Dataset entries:
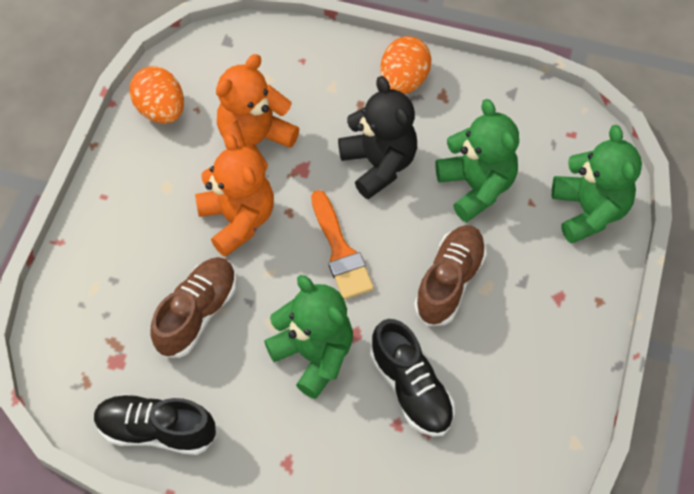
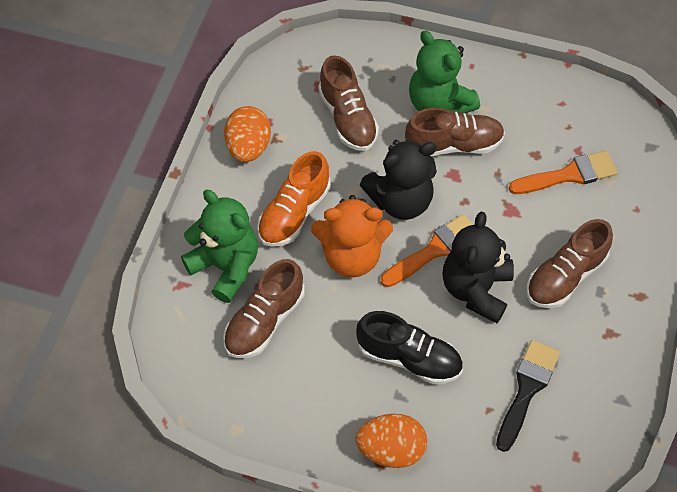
black brush: 0 -> 1
black shoe: 2 -> 1
black teddy bear: 1 -> 2
brown shoe: 2 -> 4
green teddy bear: 3 -> 2
orange brush: 1 -> 2
orange shoe: 0 -> 1
orange teddy bear: 2 -> 1

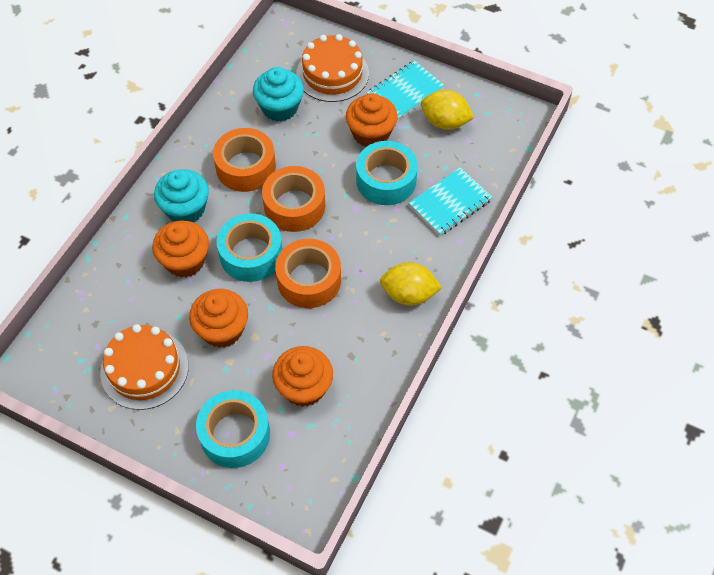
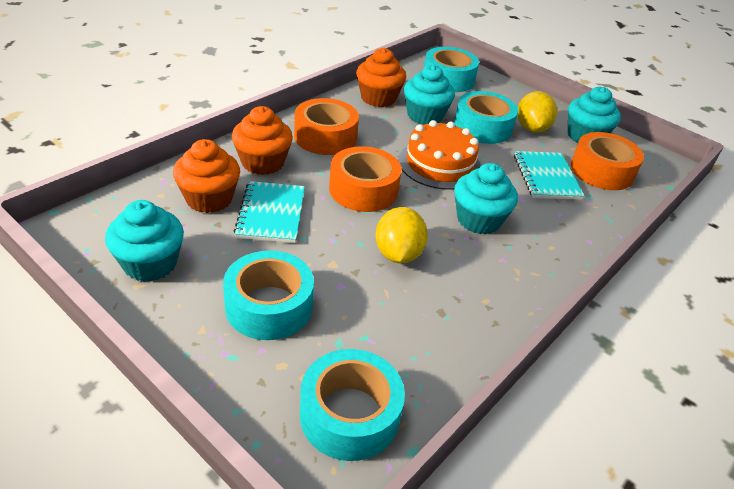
orange cake: 2 -> 1
orange cupcake: 4 -> 3
turquoise cupcake: 2 -> 4
turquoise tape: 3 -> 4

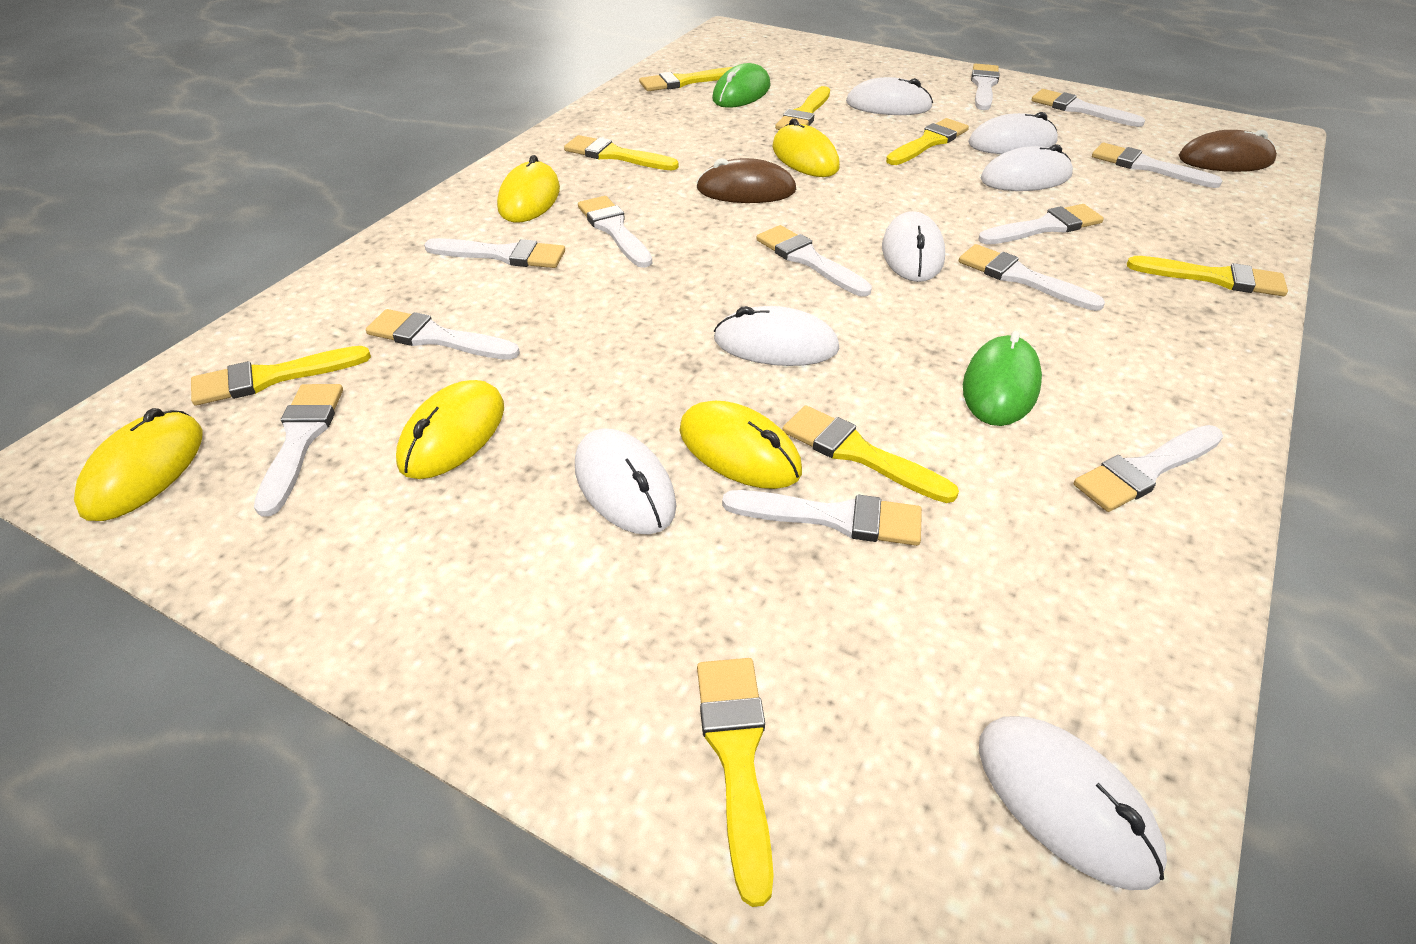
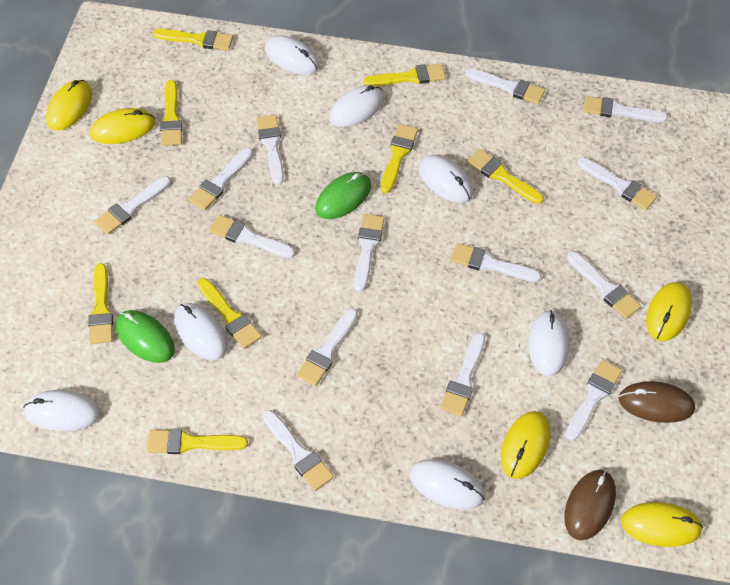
white brush: 12 -> 14

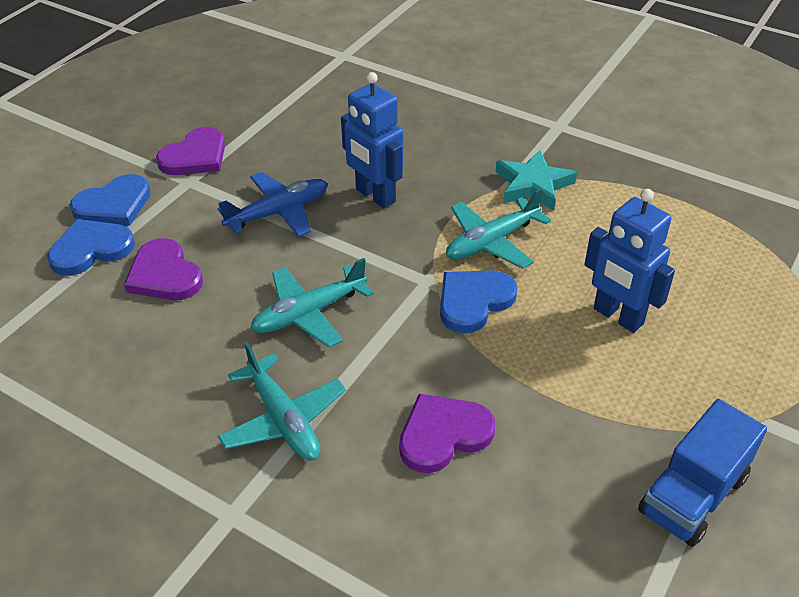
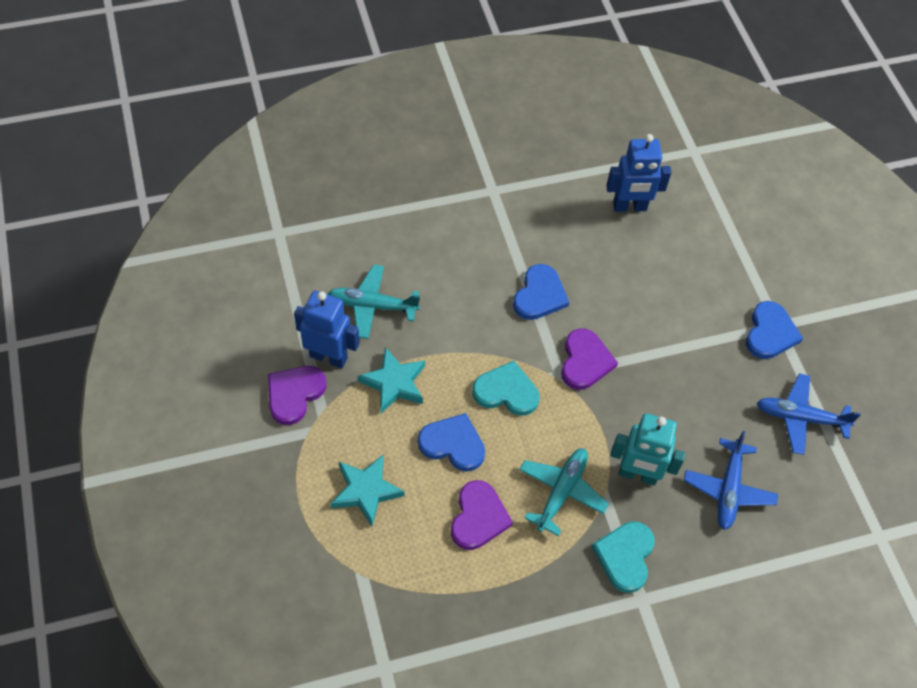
blue plane: 1 -> 2
blue truck: 1 -> 0
turquoise heart: 0 -> 2
turquoise plane: 3 -> 2
turquoise robot: 0 -> 1
turquoise star: 1 -> 2

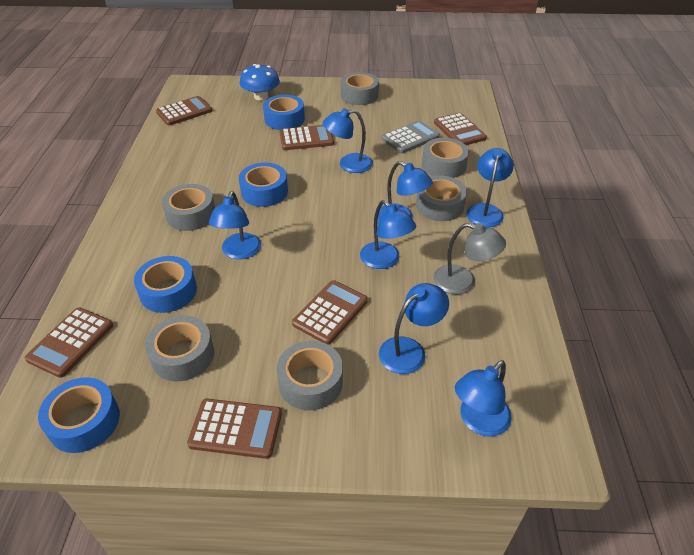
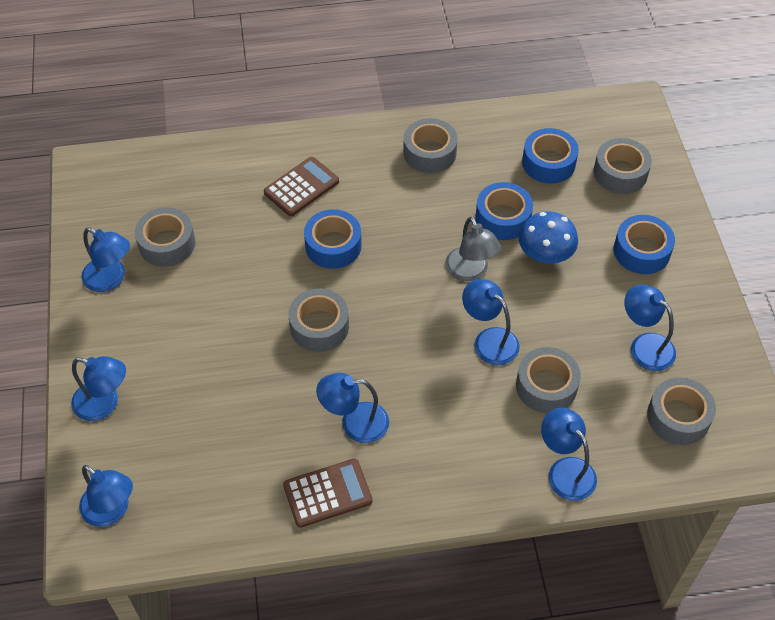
brown calculator: 6 -> 2
grey calculator: 1 -> 0

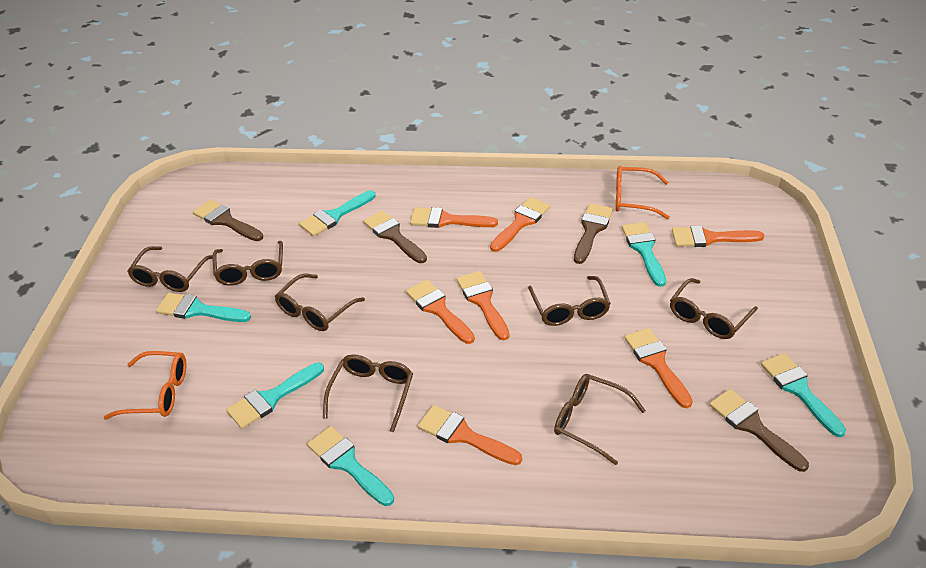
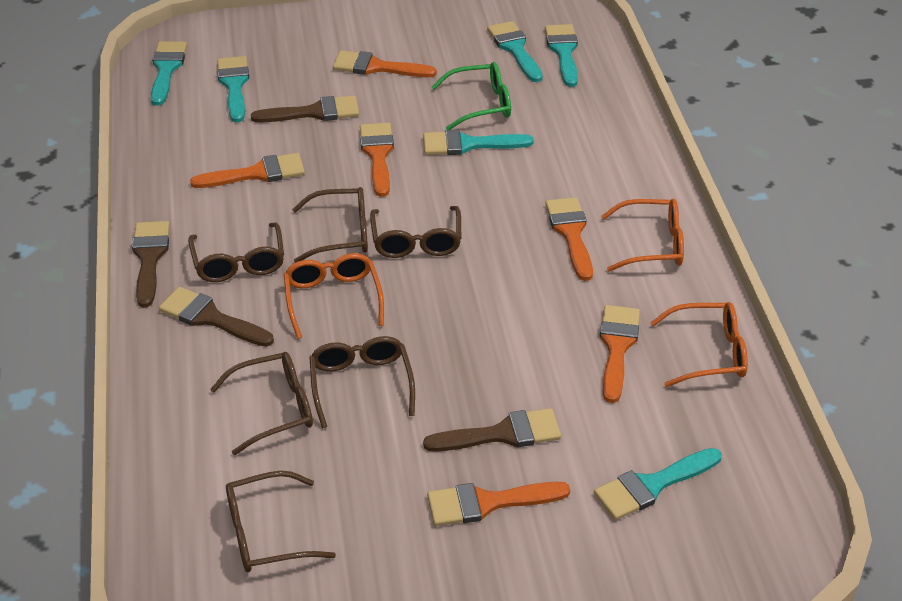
brown glasses: 7 -> 6
green glasses: 0 -> 1
orange brush: 7 -> 6
orange glasses: 2 -> 3

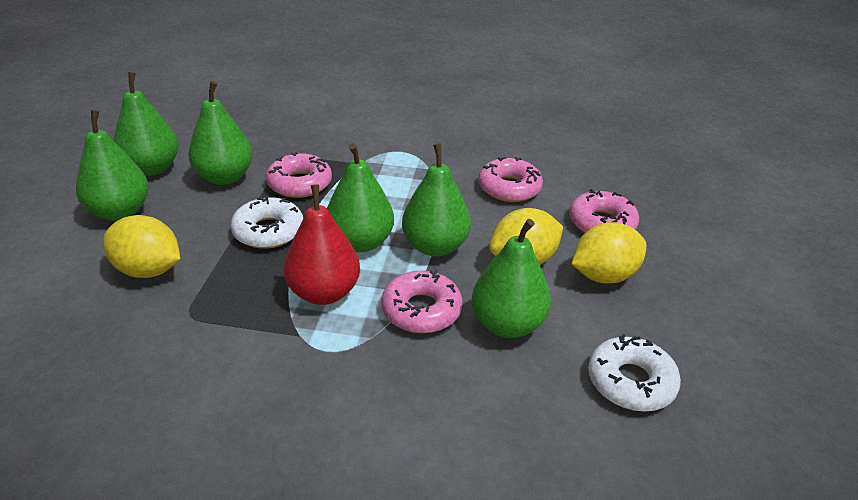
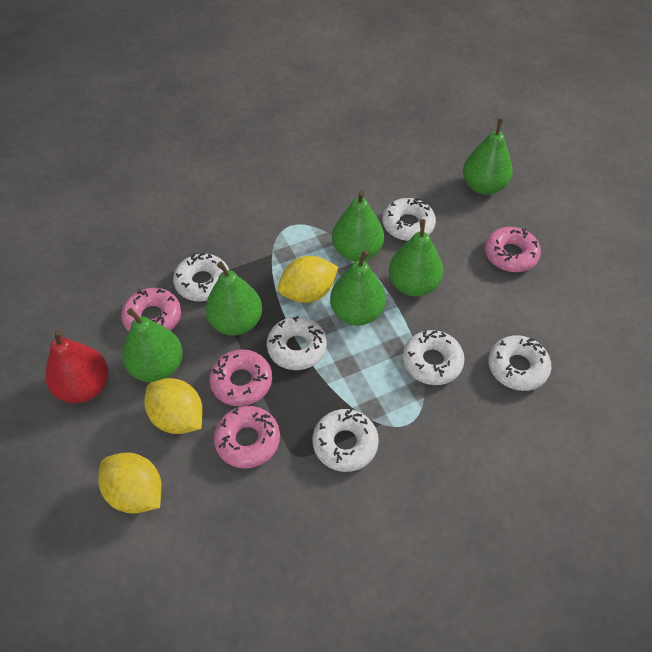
white donut: 2 -> 6

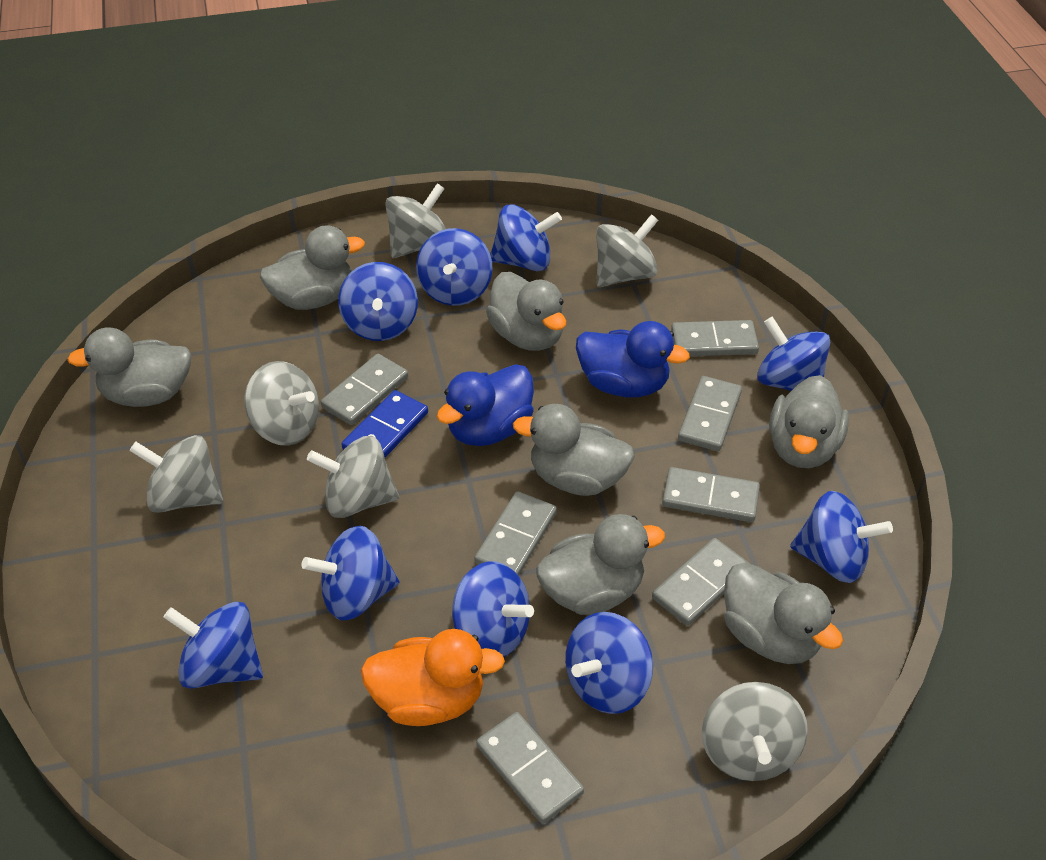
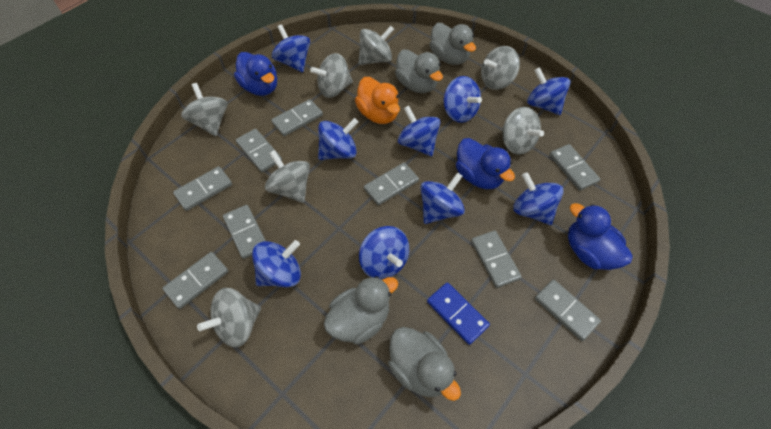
blue duck: 2 -> 3
grey domino: 7 -> 9
grey duck: 7 -> 4
grey spinning top: 6 -> 7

*Problem to solve*
Since the pictures are not part of the copy, please transcribe only the lines above from the one with "brown shoe: 2 -> 4" through the one with "turquoise robot: 0 -> 1", exactly and with both ends.

*Final answer*
brown shoe: 2 -> 4
green teddy bear: 3 -> 2
orange brush: 1 -> 2
orange shoe: 0 -> 1
orange teddy bear: 2 -> 1

orange cake: 2 -> 1
orange cupcake: 4 -> 3
turquoise cupcake: 2 -> 4
turquoise tape: 3 -> 4

white brush: 12 -> 14

blue plane: 1 -> 2
blue truck: 1 -> 0
turquoise heart: 0 -> 2
turquoise plane: 3 -> 2
turquoise robot: 0 -> 1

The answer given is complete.